> Aim of the task
Search the material for the word "white" and report each line where it turns up.

[Opening Dataset records section]

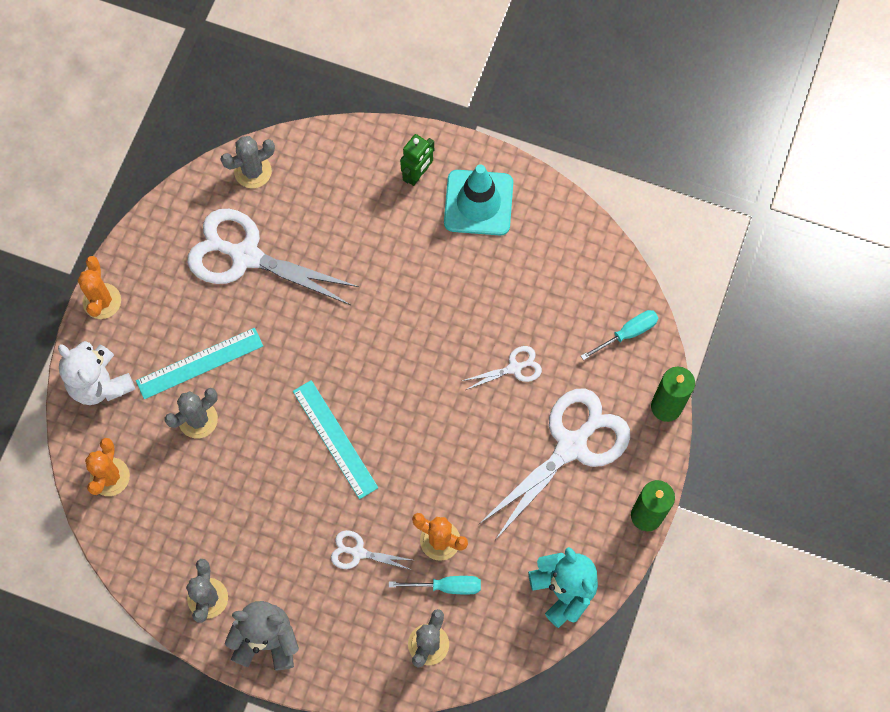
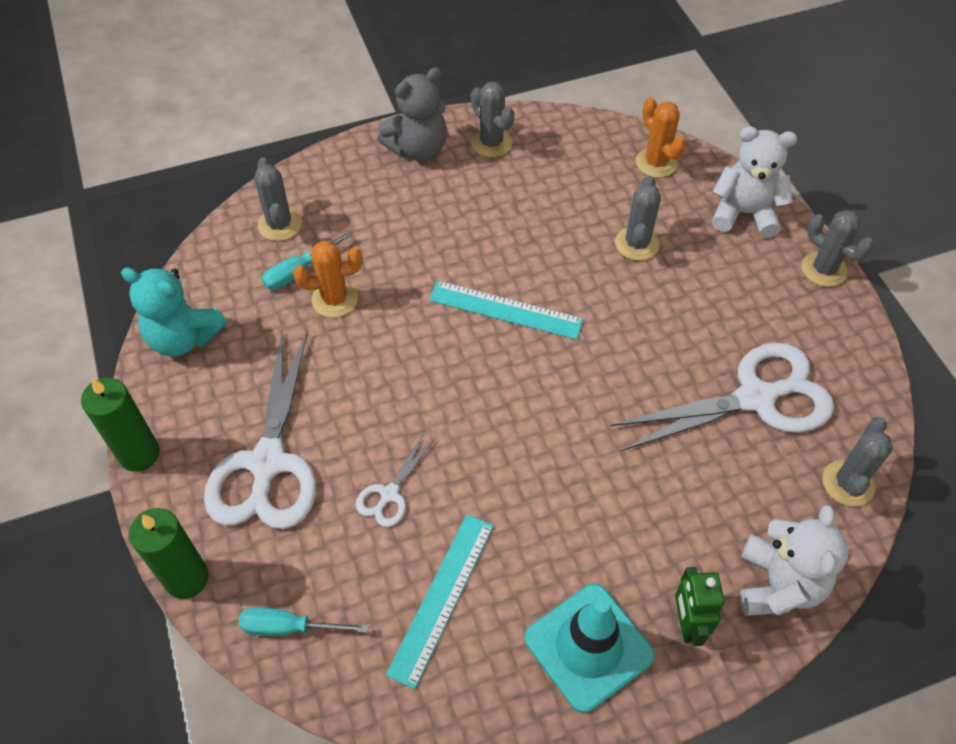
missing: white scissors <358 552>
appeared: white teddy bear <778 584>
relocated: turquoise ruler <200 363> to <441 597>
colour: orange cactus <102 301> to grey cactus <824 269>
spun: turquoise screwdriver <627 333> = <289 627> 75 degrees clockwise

[Closing Dataset records section]

> The completed task
missing: white scissors <358 552>
appeared: white teddy bear <778 584>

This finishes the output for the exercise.